**EXERCISE**: Set down exactly, from the records below, the line with "grey marker: 1 -> 3" through the line with "white tape: 1 -> 3", and nothing else.

==== PROVIDED RECORDS

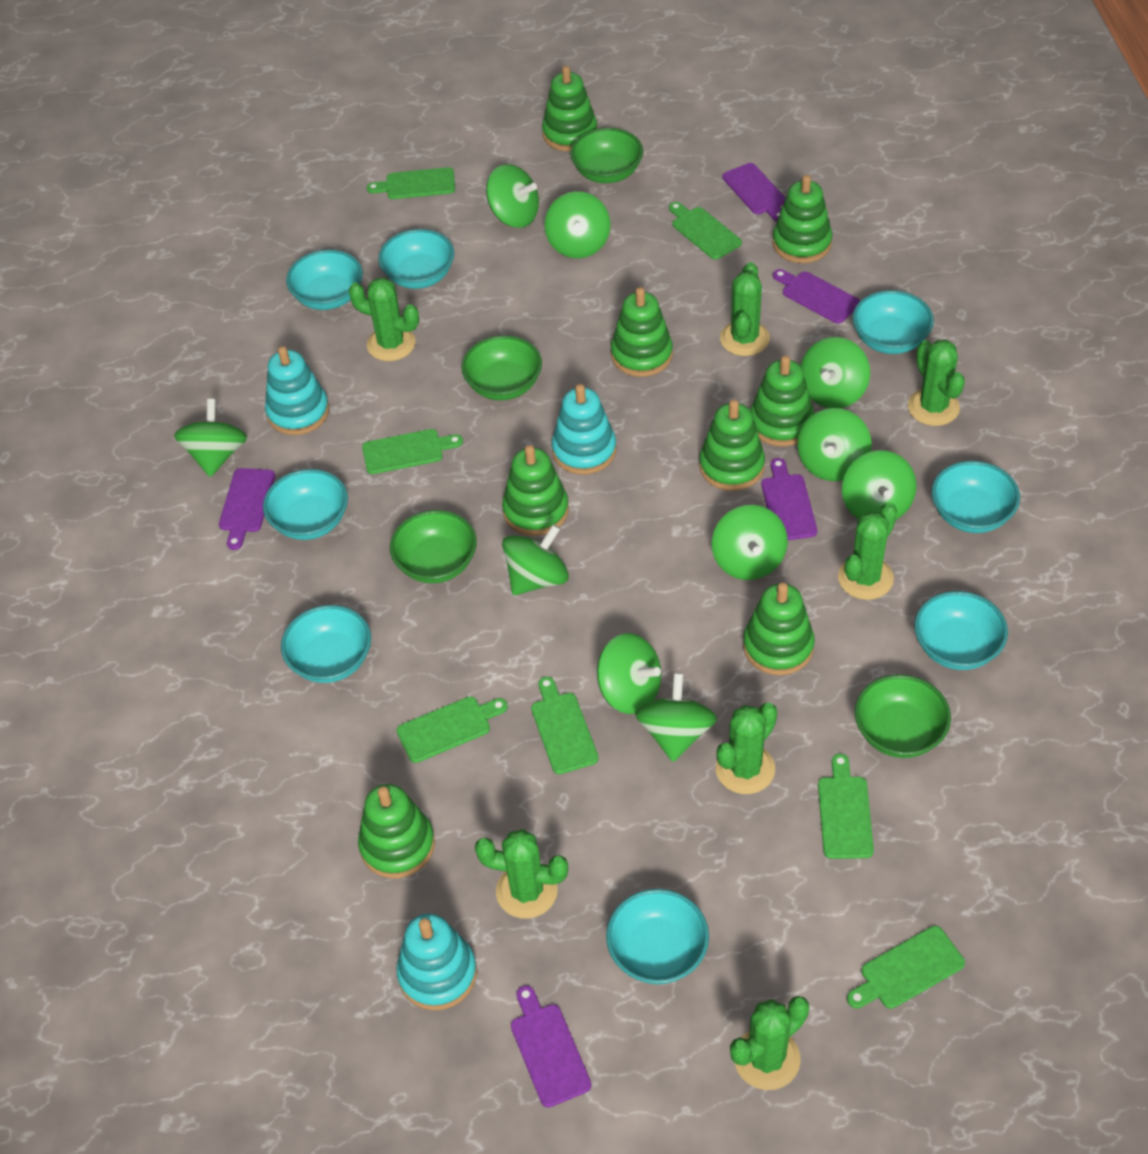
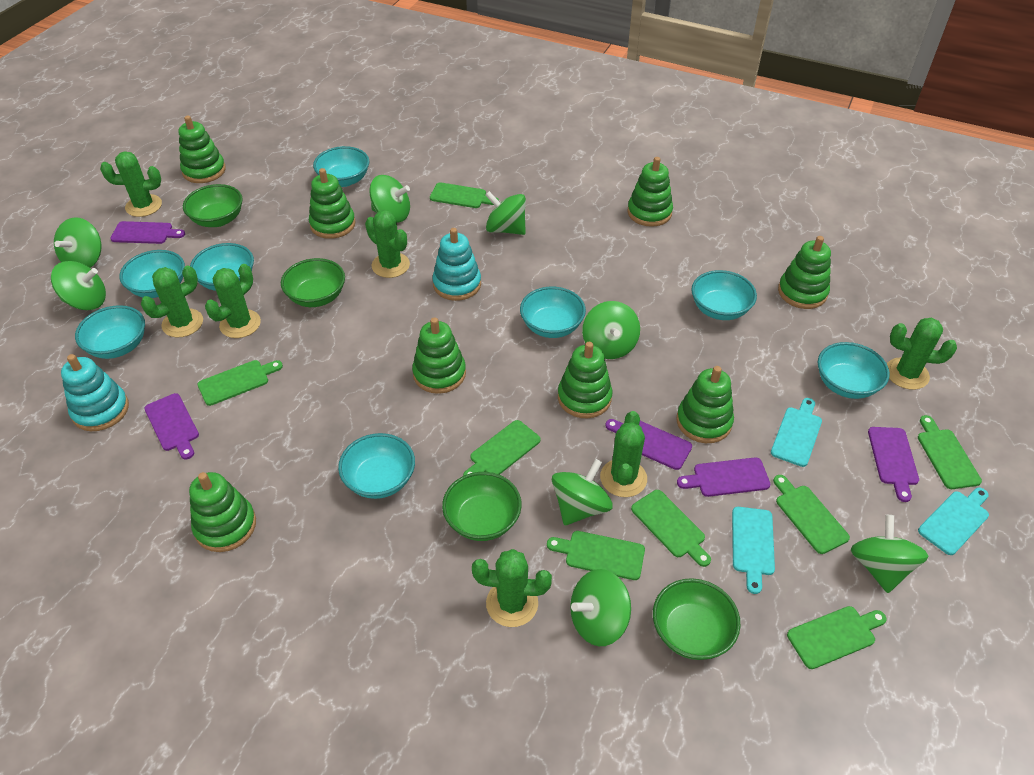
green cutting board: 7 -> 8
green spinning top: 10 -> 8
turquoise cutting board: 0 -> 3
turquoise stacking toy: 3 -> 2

========
==== PROVIDED RECORDS

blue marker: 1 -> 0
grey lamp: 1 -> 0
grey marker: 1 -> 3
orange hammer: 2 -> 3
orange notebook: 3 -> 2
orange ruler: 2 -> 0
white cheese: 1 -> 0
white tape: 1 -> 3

========

**OUTPUT BELOW**:
grey marker: 1 -> 3
orange hammer: 2 -> 3
orange notebook: 3 -> 2
orange ruler: 2 -> 0
white cheese: 1 -> 0
white tape: 1 -> 3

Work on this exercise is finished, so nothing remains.